• _Aim of the task_
Which lines in the entries below contain the word "height"? Show each of them in full.

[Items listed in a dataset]
[Start]
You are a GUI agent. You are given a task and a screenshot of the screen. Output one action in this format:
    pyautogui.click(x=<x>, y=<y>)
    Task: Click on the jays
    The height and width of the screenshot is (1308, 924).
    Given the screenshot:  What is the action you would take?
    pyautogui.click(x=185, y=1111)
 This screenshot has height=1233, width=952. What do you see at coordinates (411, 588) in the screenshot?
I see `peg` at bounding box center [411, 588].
[End]
• _The solution_
    The height and width of the screenshot is (1308, 924).
 This screenshot has height=1233, width=952. What do you see at coordinates (411, 588) in the screenshot?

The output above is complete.